Scene edit records:
#####

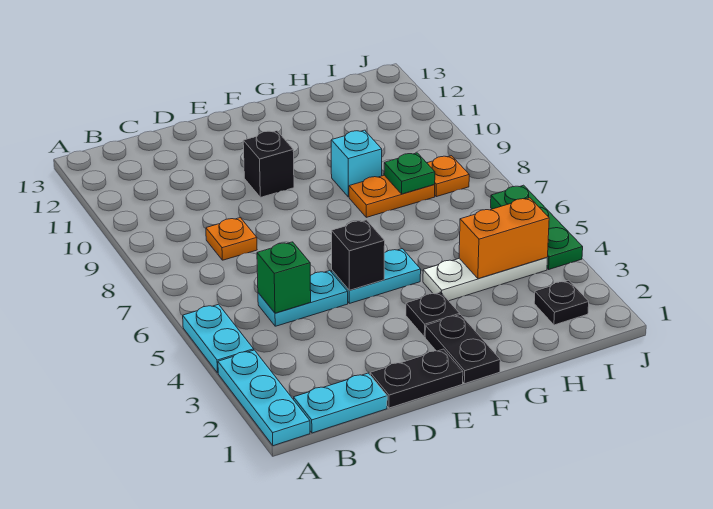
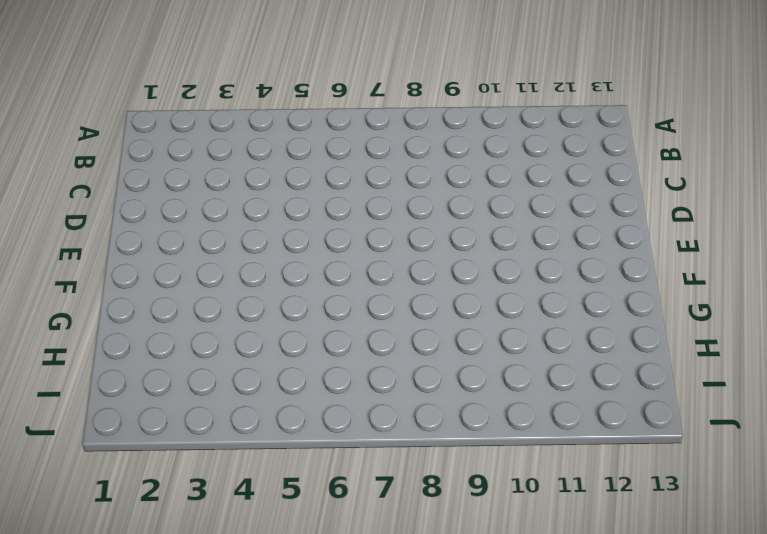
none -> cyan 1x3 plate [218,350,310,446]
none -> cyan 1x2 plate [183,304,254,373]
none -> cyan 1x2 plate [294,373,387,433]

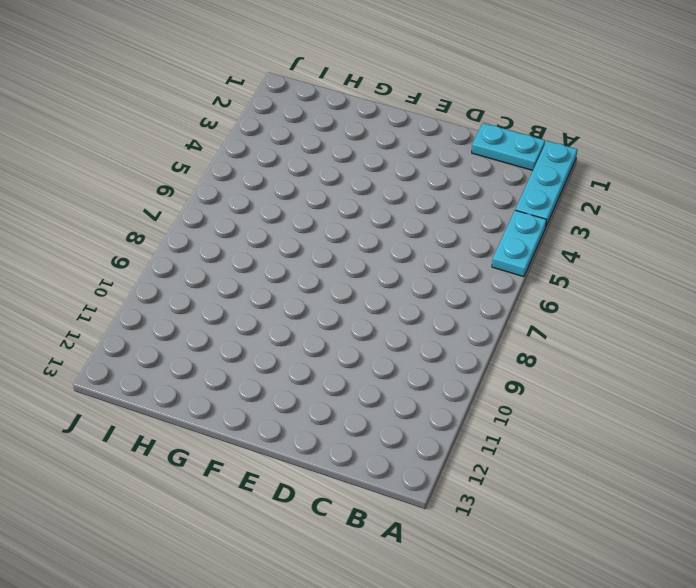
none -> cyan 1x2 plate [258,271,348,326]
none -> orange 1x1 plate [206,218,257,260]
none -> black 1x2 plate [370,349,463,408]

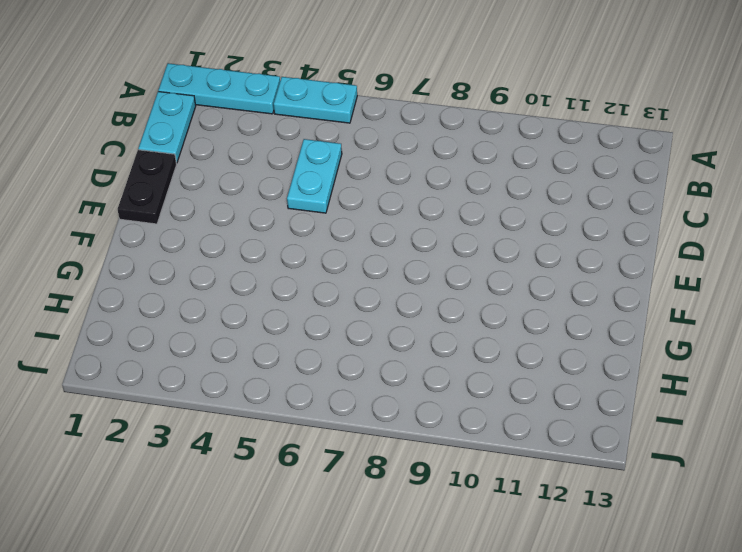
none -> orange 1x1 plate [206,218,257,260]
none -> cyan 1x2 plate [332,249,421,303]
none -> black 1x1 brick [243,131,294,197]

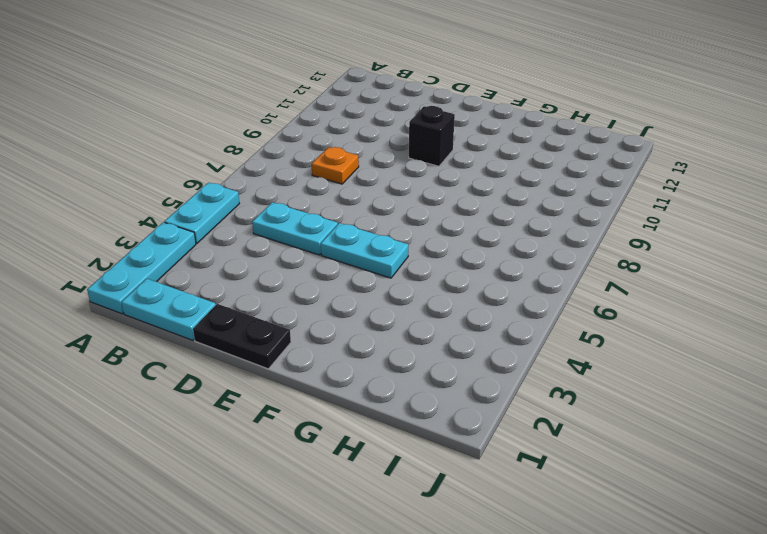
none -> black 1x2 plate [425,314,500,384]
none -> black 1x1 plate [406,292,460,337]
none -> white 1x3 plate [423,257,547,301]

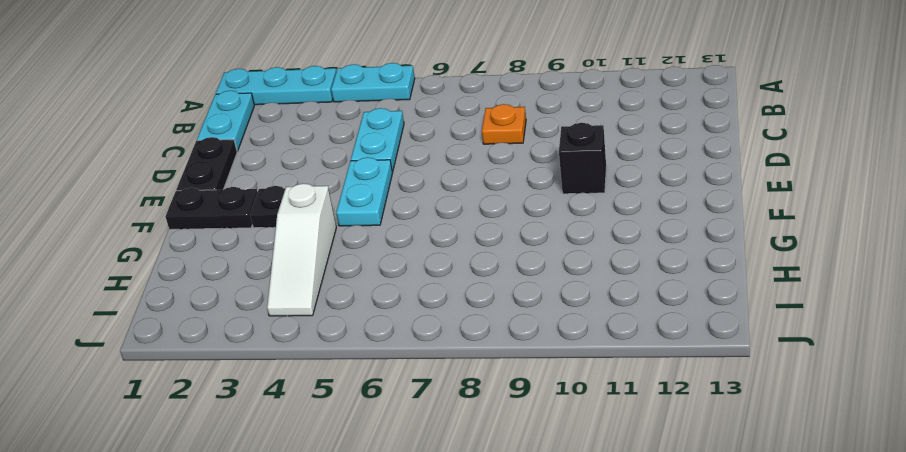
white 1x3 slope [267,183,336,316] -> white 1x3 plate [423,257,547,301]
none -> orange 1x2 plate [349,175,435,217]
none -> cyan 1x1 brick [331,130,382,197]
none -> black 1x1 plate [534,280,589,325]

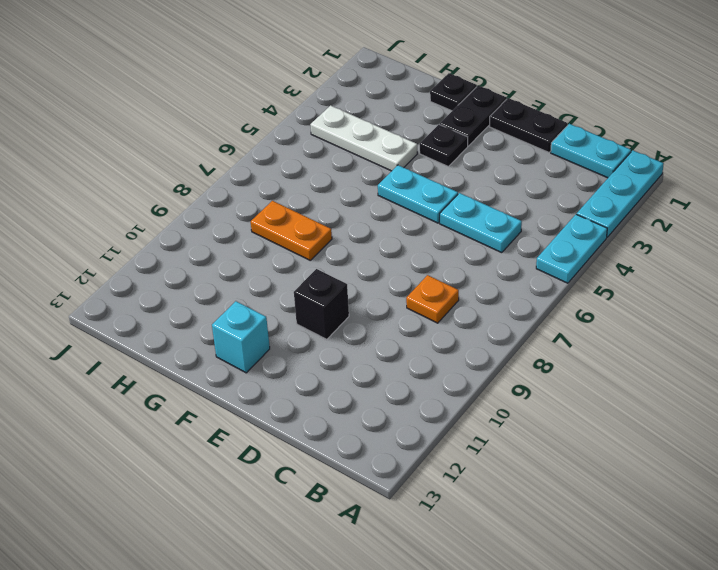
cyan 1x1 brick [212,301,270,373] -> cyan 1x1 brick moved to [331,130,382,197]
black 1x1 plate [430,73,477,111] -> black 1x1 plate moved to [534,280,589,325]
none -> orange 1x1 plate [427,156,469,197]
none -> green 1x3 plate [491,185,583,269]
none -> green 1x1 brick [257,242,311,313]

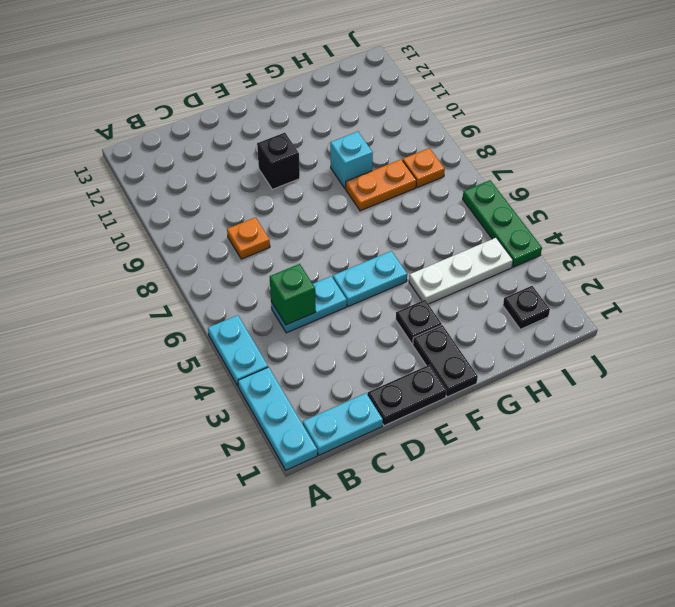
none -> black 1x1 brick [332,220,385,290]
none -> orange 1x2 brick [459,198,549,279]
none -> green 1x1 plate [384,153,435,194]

#####

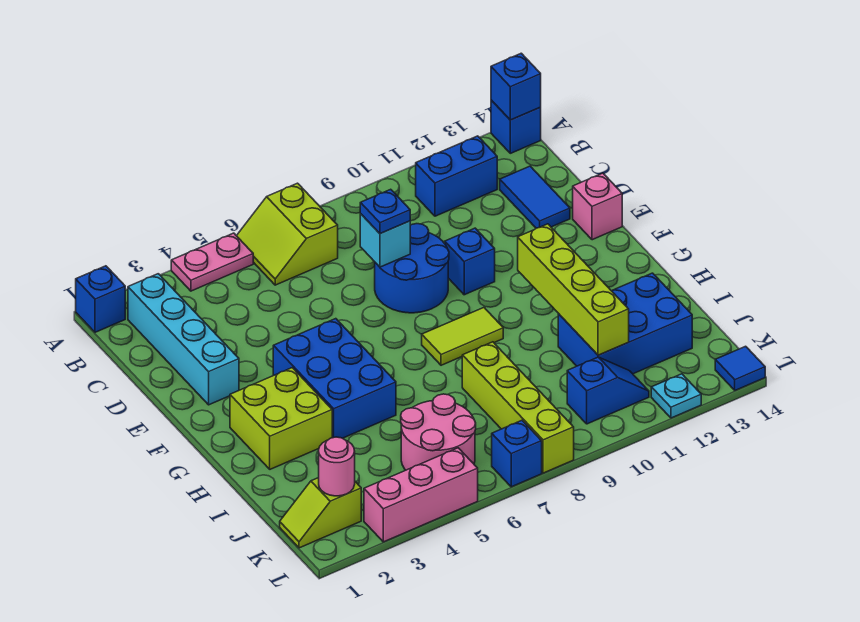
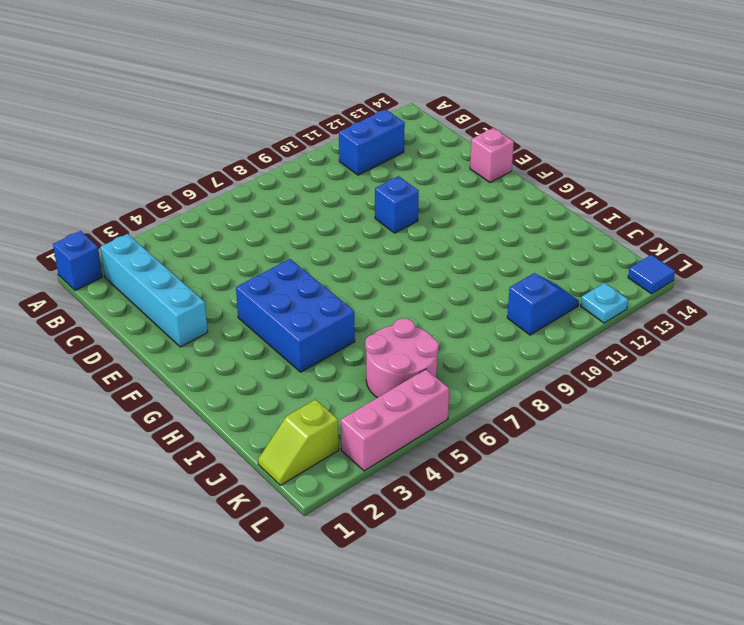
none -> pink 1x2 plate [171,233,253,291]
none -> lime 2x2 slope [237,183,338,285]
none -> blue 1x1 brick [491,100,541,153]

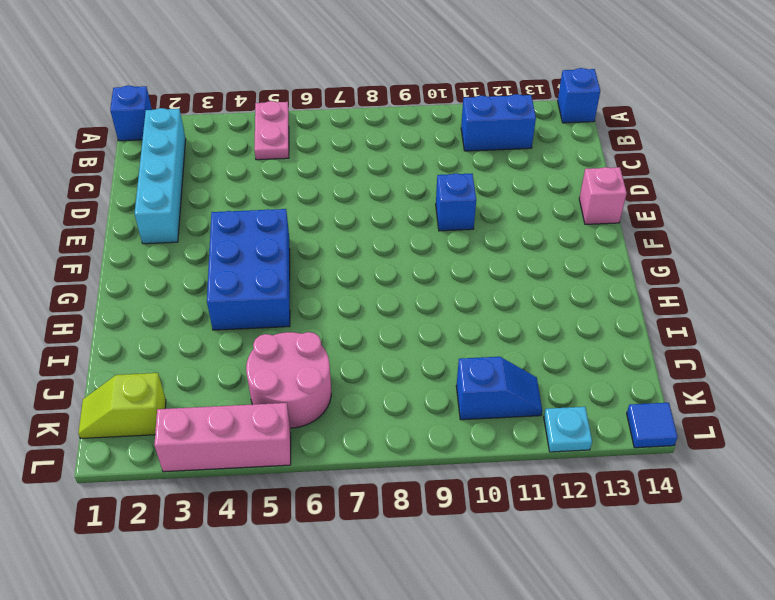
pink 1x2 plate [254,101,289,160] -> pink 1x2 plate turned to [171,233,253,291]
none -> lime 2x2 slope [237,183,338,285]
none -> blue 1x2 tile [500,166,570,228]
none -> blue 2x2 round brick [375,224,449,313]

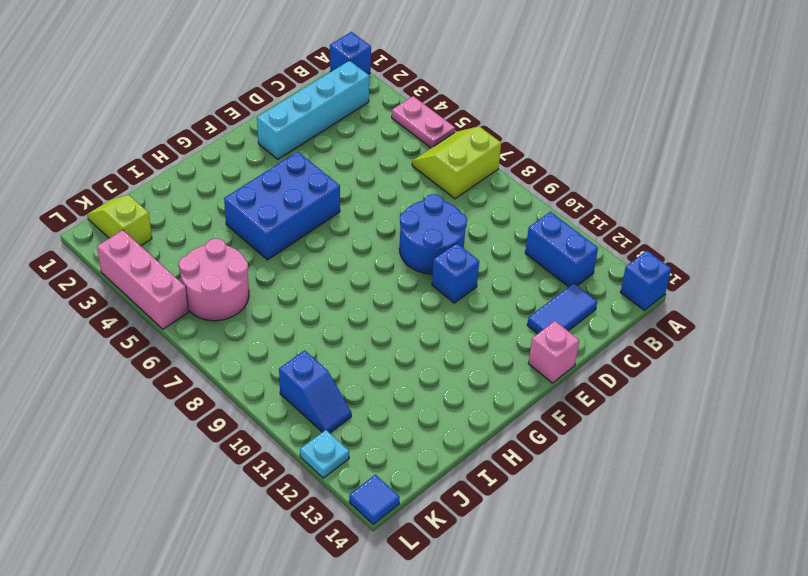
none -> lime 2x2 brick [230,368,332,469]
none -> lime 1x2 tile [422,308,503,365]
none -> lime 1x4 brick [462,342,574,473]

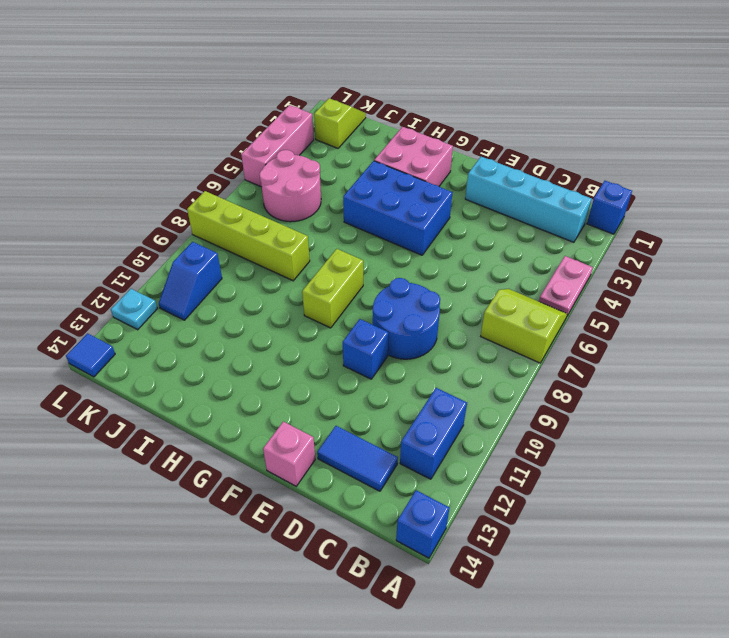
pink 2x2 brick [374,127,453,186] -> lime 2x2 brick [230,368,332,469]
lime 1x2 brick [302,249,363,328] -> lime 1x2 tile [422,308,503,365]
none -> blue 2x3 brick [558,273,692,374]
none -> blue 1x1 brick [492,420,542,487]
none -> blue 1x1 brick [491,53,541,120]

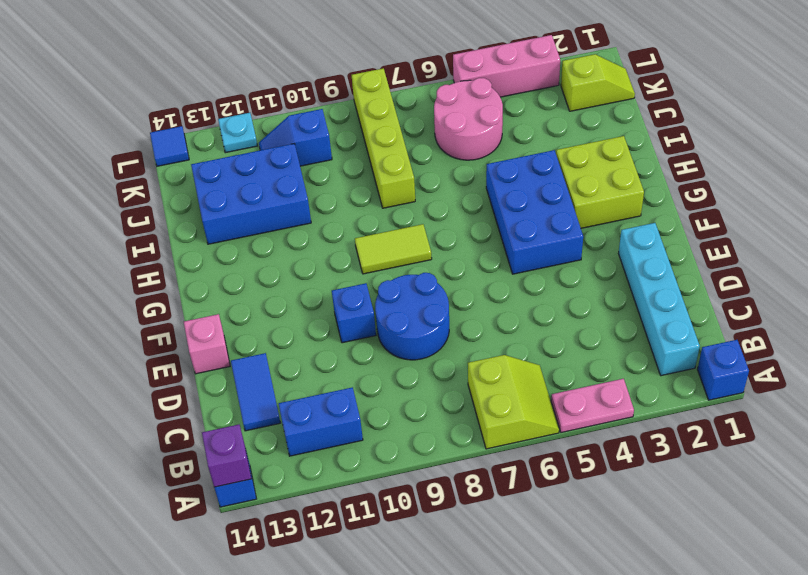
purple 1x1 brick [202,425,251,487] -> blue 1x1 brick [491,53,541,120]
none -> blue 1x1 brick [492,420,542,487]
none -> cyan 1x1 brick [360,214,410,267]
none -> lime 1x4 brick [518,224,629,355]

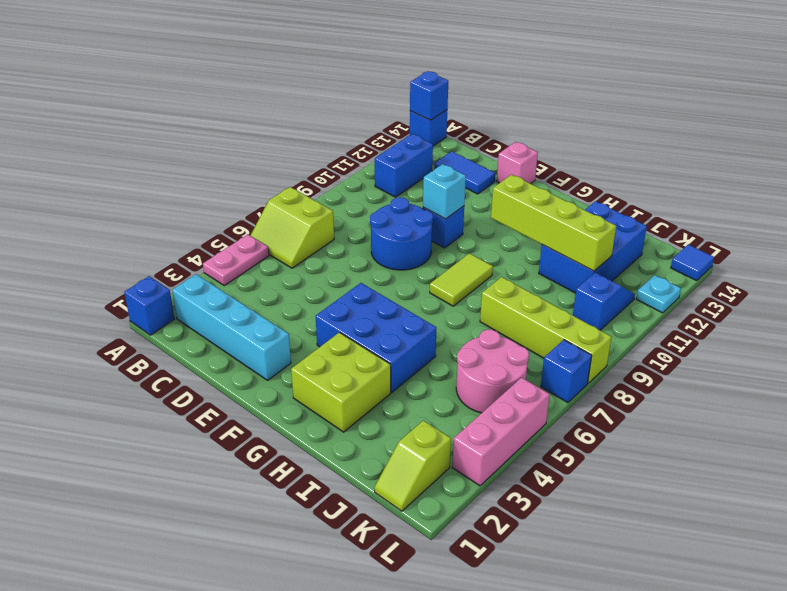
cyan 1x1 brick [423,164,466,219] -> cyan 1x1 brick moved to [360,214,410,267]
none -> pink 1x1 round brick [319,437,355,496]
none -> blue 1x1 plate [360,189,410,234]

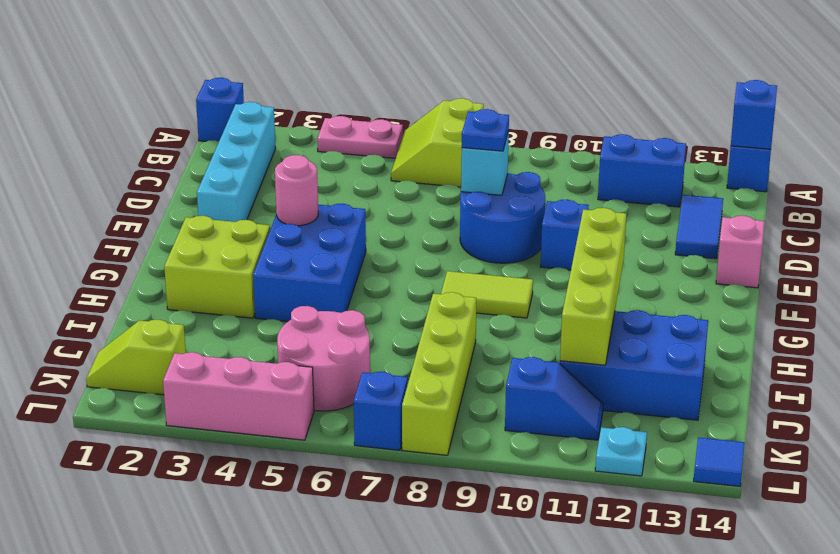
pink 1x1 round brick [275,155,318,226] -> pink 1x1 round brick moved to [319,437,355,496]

#####

Only the count should be given: the number of lines in the entries above containing the word "moved".

YOUR SOLUTION: 4